* Exercise: One part of the entries below is wanted: the lines from the one containing "black scissors: 5 -> 3" through the one containing "white scissors: 4 -> 2". Write those out exactly and nothing else.

*** Opening Records for this task ***

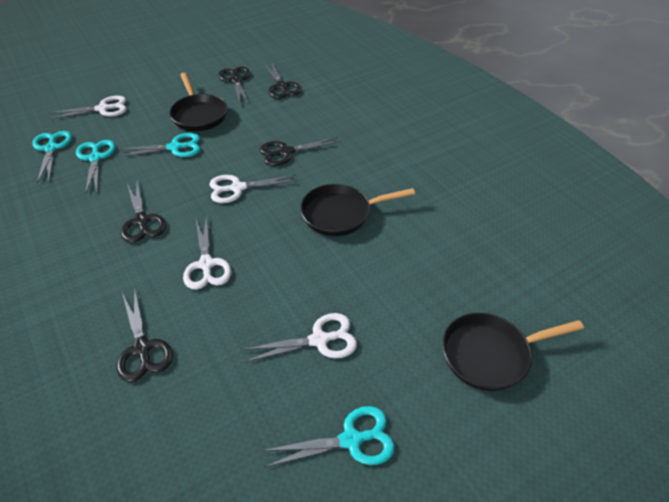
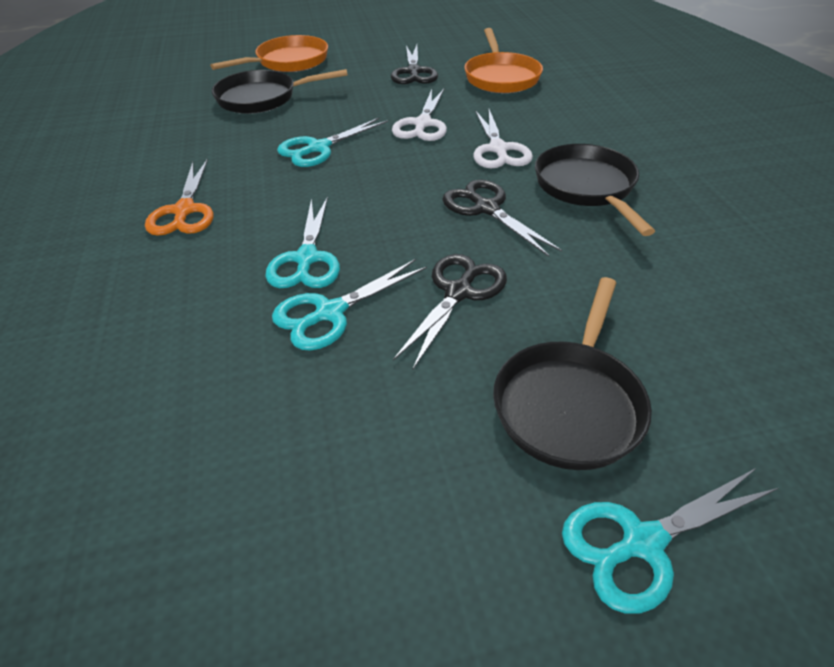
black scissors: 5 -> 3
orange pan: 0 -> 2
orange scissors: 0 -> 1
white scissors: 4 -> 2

*** Closing Records for this task ***
*** Opening Records for this task ***

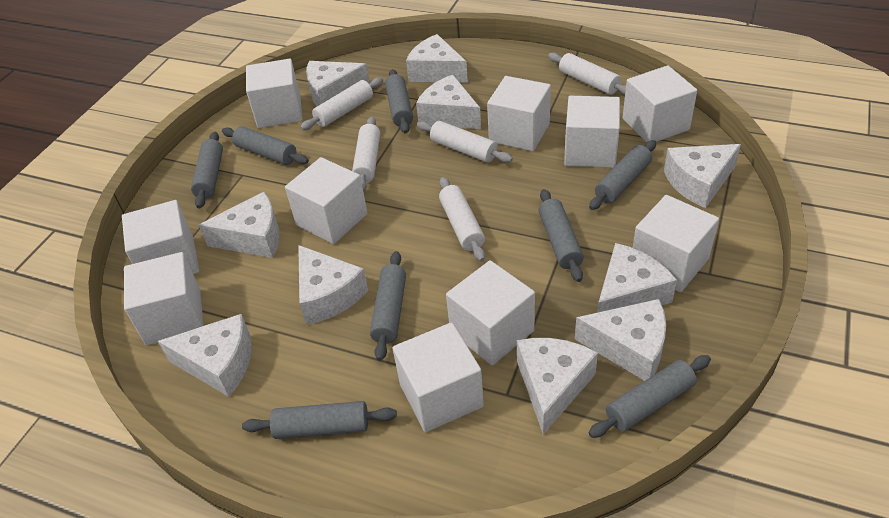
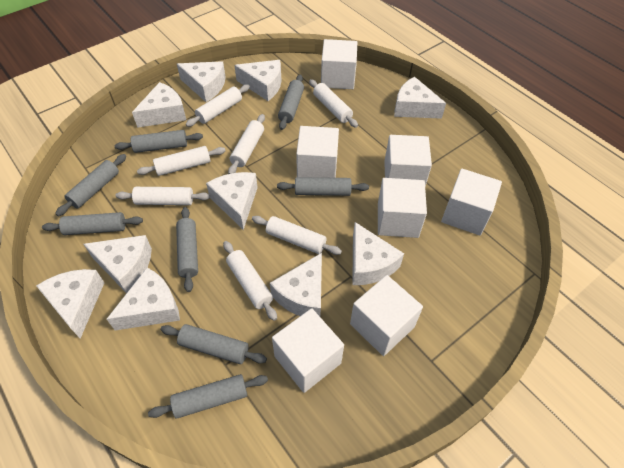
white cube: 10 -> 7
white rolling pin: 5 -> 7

*** Closing Records for this task ***

* Result of this task:
black scissors: 5 -> 3
orange pan: 0 -> 2
orange scissors: 0 -> 1
white scissors: 4 -> 2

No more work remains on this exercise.